In the listing that follows, the lines starting at the one containing "camera: 65 degrees right, 10 degrees down" and ending at the one containing "(825, 196) = (767, 437): brown" are to be returned exactly, both boundary lines included, and no others.

# [INFORMATION GIVEN]
++++++

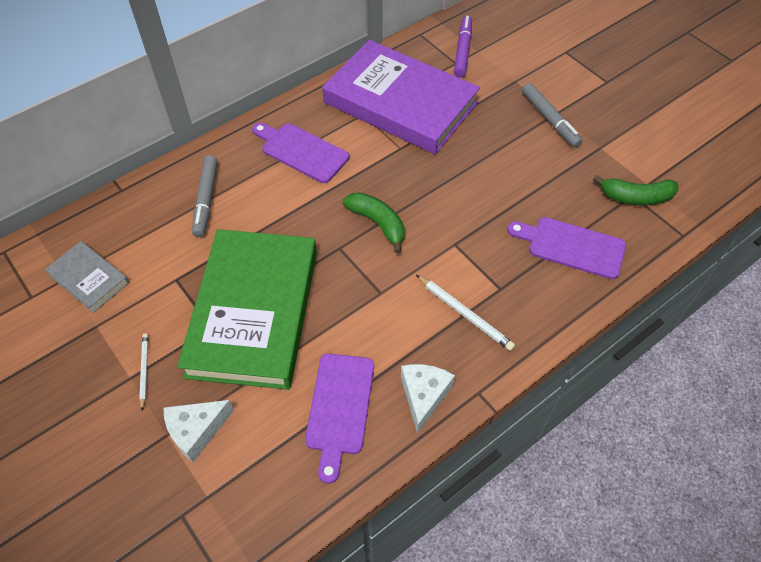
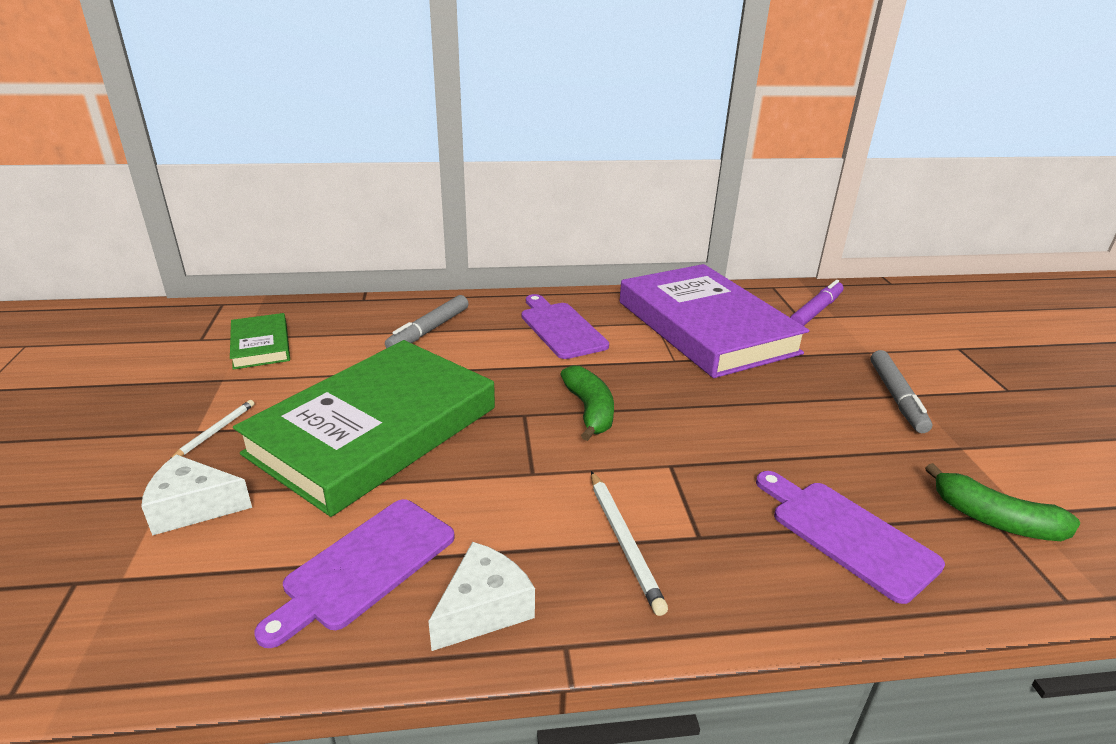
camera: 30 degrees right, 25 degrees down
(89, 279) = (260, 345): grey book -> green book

++++++

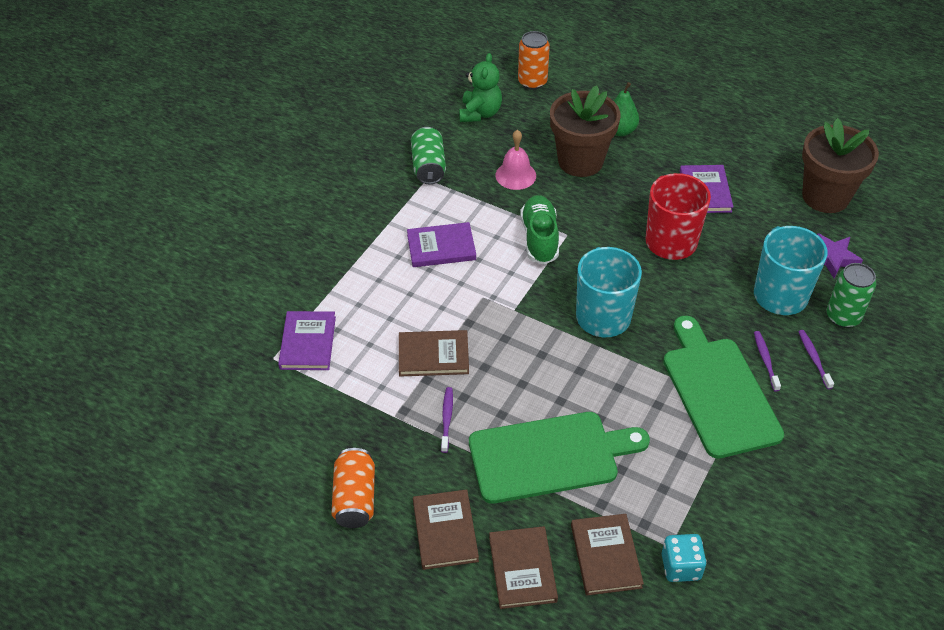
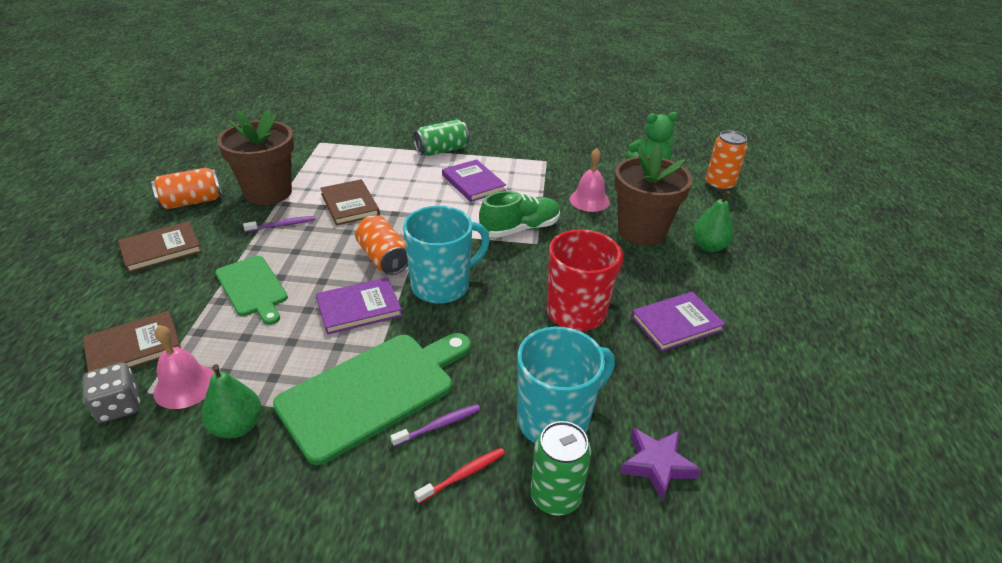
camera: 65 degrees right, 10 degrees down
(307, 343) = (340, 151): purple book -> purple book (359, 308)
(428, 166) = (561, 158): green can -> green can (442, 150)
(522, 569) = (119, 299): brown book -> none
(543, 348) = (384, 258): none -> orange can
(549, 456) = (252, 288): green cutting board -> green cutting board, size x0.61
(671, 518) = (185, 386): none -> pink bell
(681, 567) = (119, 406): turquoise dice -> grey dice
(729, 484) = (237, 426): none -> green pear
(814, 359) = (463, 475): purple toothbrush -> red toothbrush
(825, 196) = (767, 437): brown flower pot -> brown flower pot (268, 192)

++++++

# [SOLVED EXERCISE]
camera: 65 degrees right, 10 degrees down
(307, 343) = (340, 151): purple book -> purple book (359, 308)
(428, 166) = (561, 158): green can -> green can (442, 150)
(522, 569) = (119, 299): brown book -> none
(543, 348) = (384, 258): none -> orange can
(549, 456) = (252, 288): green cutting board -> green cutting board, size x0.61
(671, 518) = (185, 386): none -> pink bell
(681, 567) = (119, 406): turquoise dice -> grey dice
(729, 484) = (237, 426): none -> green pear
(814, 359) = (463, 475): purple toothbrush -> red toothbrush
(825, 196) = (767, 437): brown flower pot -> brown flower pot (268, 192)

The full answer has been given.